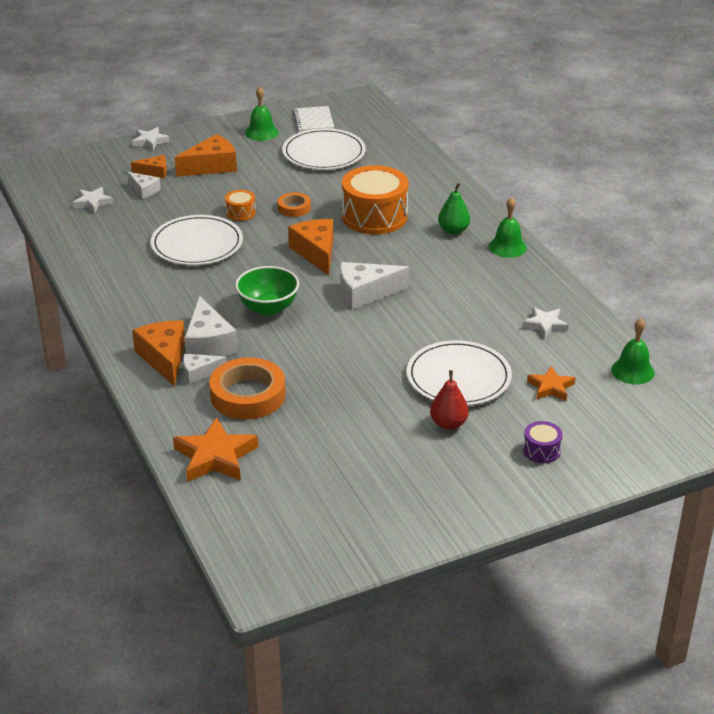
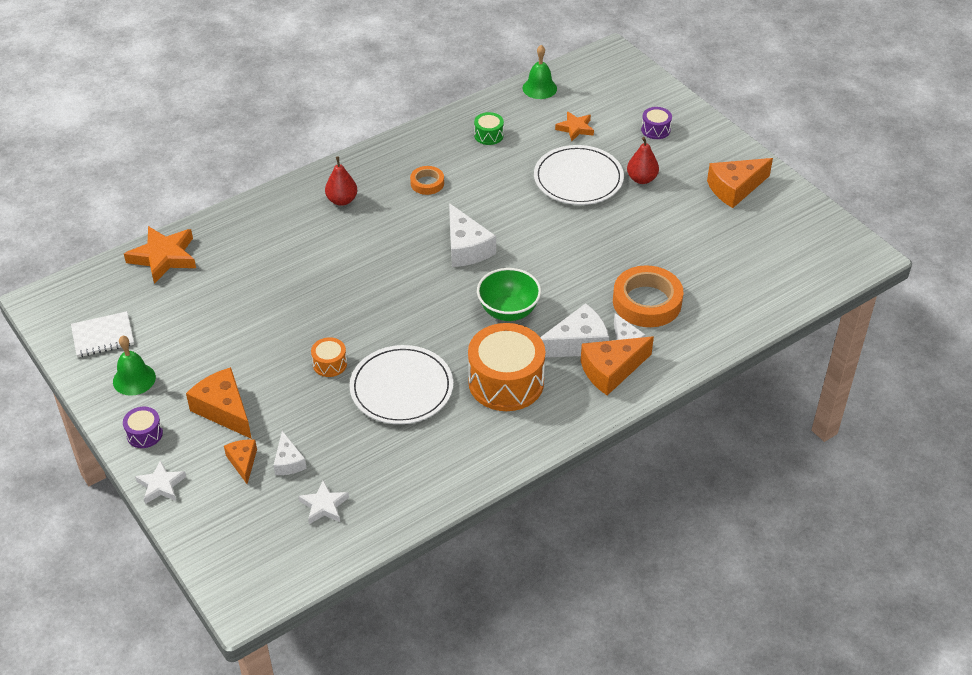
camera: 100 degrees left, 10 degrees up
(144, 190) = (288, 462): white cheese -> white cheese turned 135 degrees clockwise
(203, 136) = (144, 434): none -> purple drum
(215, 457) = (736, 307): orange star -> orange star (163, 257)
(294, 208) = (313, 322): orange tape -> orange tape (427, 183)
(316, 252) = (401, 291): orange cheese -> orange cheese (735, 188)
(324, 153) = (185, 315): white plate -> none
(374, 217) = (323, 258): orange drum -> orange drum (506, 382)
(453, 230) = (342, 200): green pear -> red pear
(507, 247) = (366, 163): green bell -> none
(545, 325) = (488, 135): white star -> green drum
--
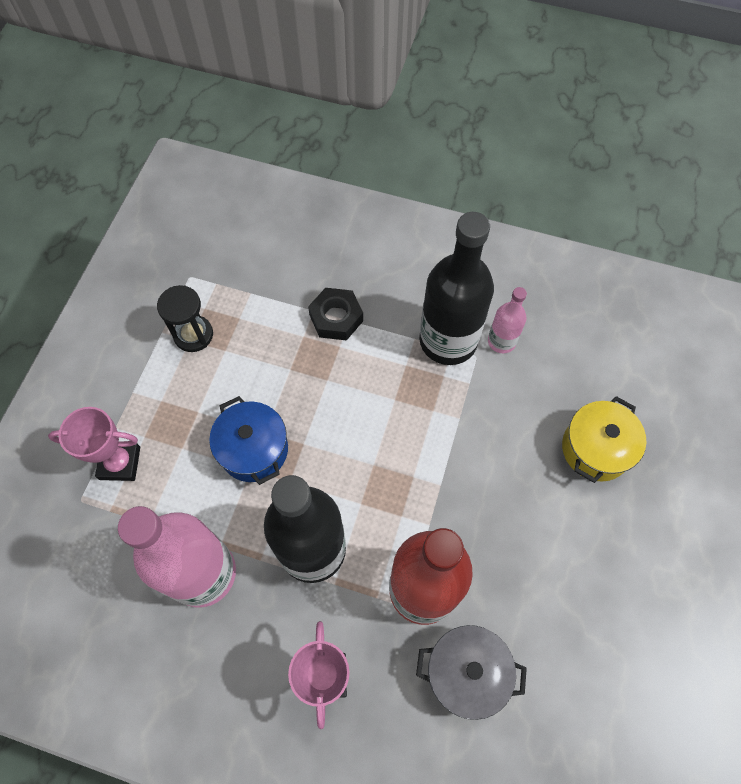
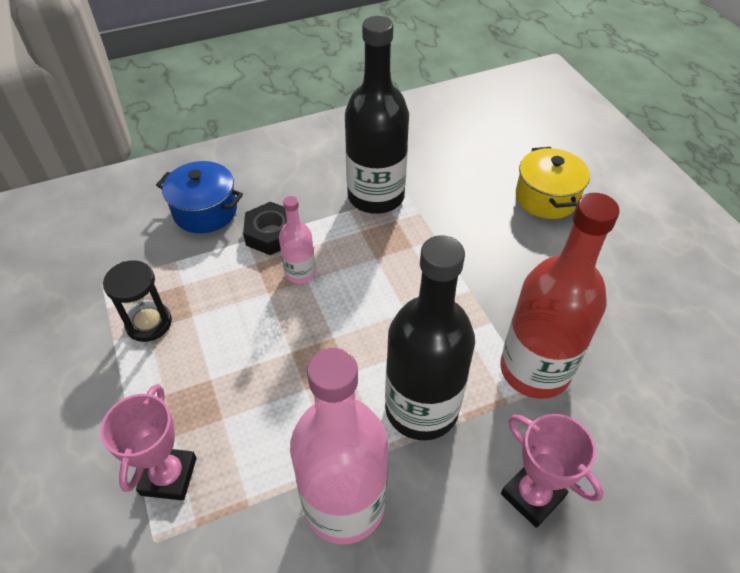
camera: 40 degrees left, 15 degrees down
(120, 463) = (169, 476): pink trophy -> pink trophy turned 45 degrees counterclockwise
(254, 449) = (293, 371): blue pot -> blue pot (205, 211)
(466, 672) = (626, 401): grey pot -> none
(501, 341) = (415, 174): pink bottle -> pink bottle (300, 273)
--
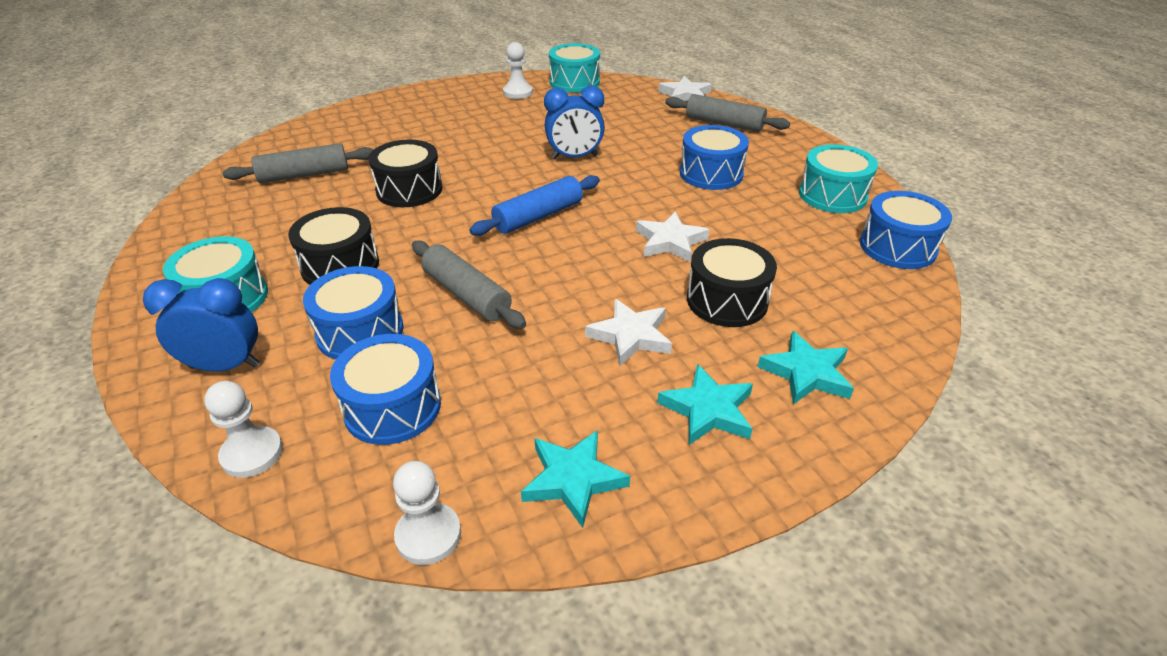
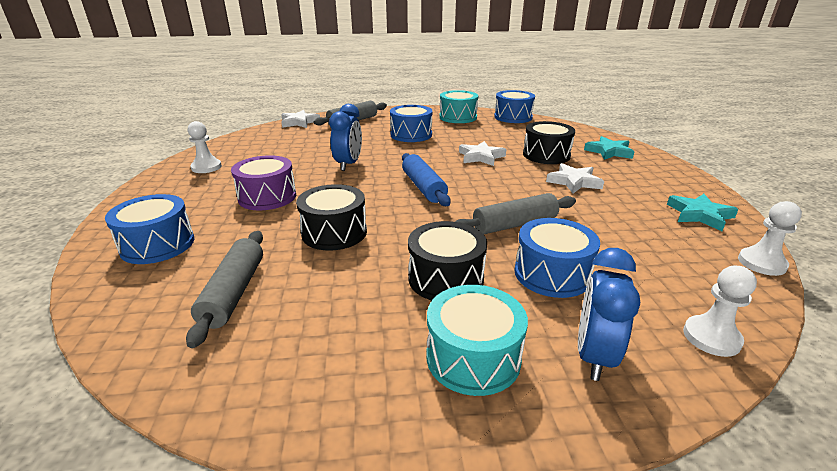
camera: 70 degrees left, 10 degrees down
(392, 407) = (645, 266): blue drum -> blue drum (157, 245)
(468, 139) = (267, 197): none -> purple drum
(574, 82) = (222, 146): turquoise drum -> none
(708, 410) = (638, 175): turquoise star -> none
--
What needs to be done: In the entries above, the lines between the one holding "camera: 100 degrees left, 10 degrees up" and the one holding "(545, 325) = (488, 135): white", inclusive, are to be printed exactly as written, and those alone.

Exercise response:
camera: 100 degrees left, 10 degrees up
(144, 190) = (288, 462): white cheese -> white cheese turned 135 degrees clockwise
(203, 136) = (144, 434): none -> purple drum
(215, 457) = (736, 307): orange star -> orange star (163, 257)
(294, 208) = (313, 322): orange tape -> orange tape (427, 183)
(316, 252) = (401, 291): orange cheese -> orange cheese (735, 188)
(324, 153) = (185, 315): white plate -> none
(374, 217) = (323, 258): orange drum -> orange drum (506, 382)
(453, 230) = (342, 200): green pear -> red pear
(507, 247) = (366, 163): green bell -> none
(545, 325) = (488, 135): white star -> green drum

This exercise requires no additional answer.